▶ _The data_

--- START ---

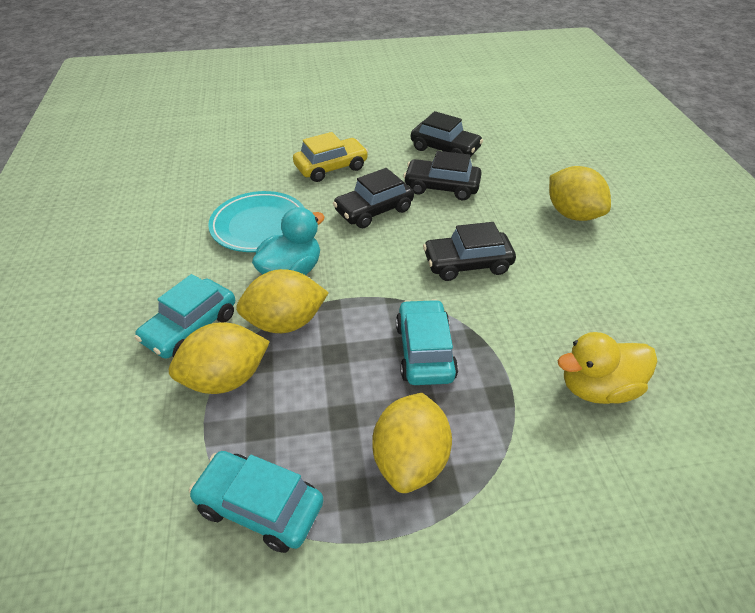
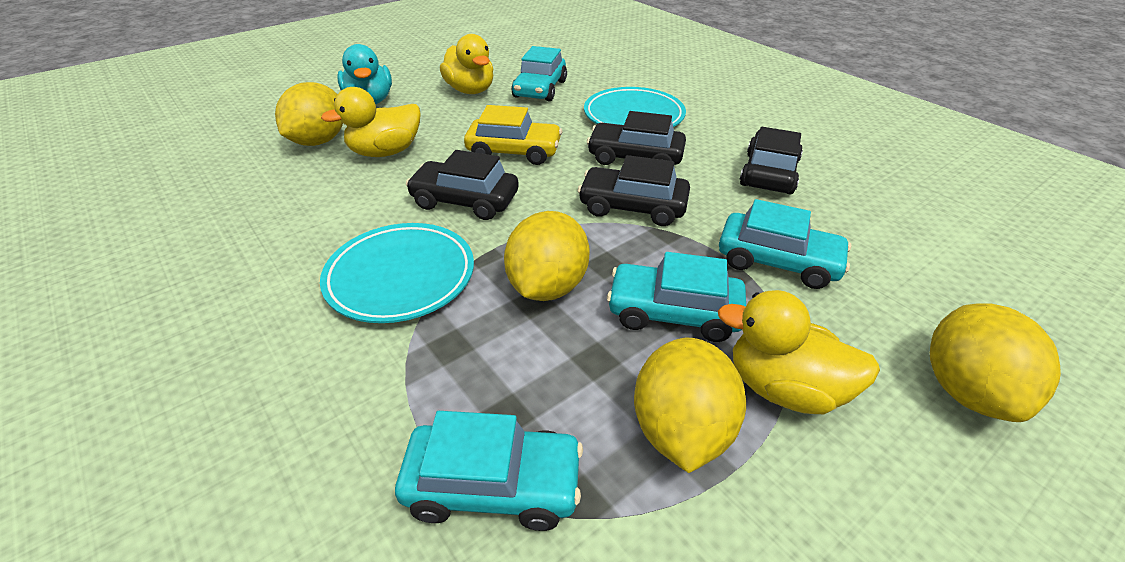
turquoise car: 3 -> 4
turquoise plate: 1 -> 2
yellow duck: 1 -> 3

--- END ---

▶ _Problem to solve_
All lines with the string "turquoise" must be copied from the data.

▶ _Task answer_
turquoise car: 3 -> 4
turquoise plate: 1 -> 2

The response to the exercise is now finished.